_Instructions for the task:_
Without any of their pictures, return all of the records exactly.
*** Block opens ***
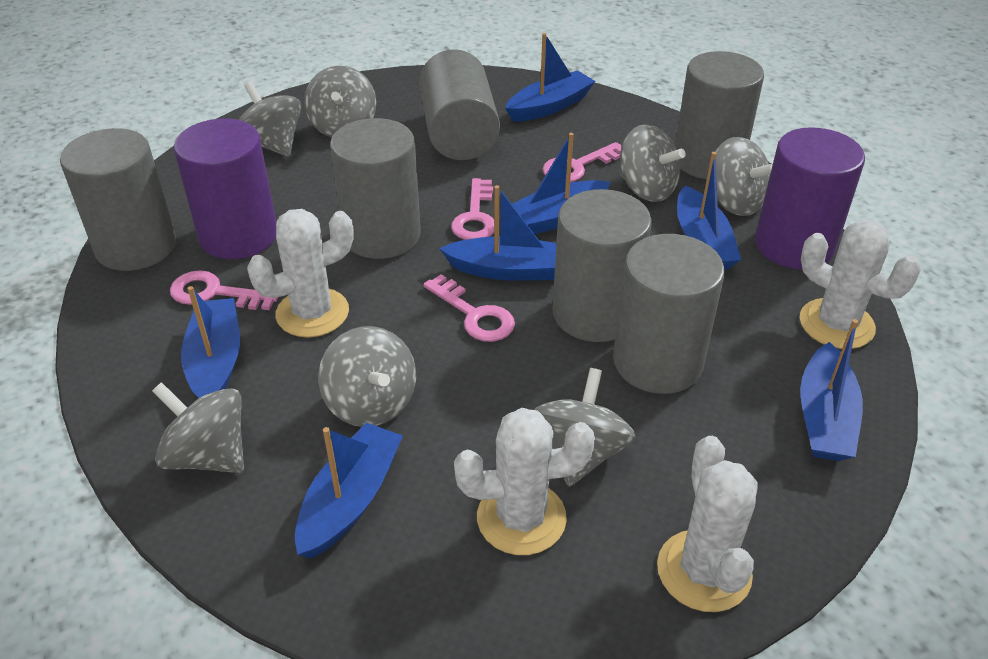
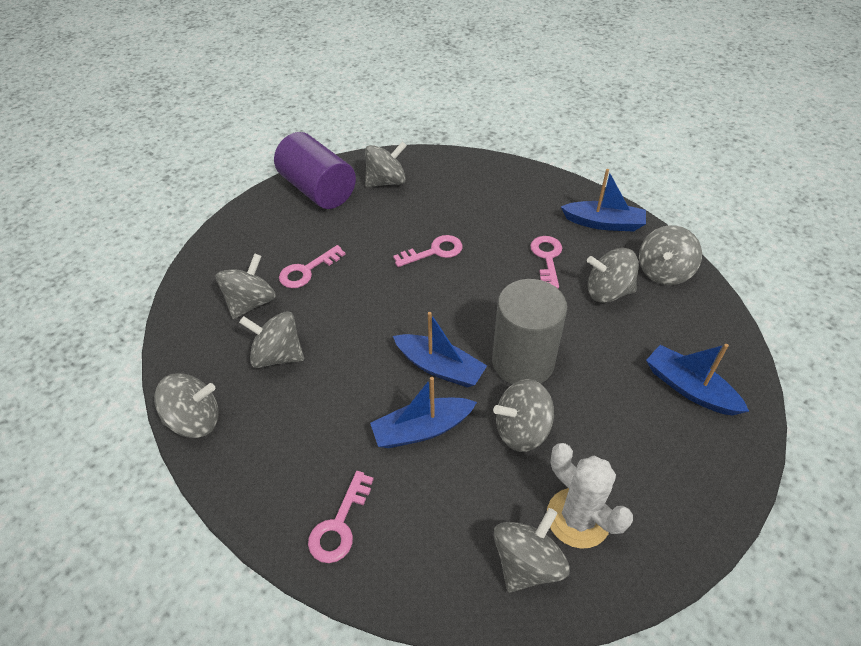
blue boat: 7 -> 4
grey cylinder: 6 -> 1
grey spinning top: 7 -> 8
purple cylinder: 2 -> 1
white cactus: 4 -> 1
*** Block closes ***
_Solution:_
blue boat: 7 -> 4
grey cylinder: 6 -> 1
grey spinning top: 7 -> 8
purple cylinder: 2 -> 1
white cactus: 4 -> 1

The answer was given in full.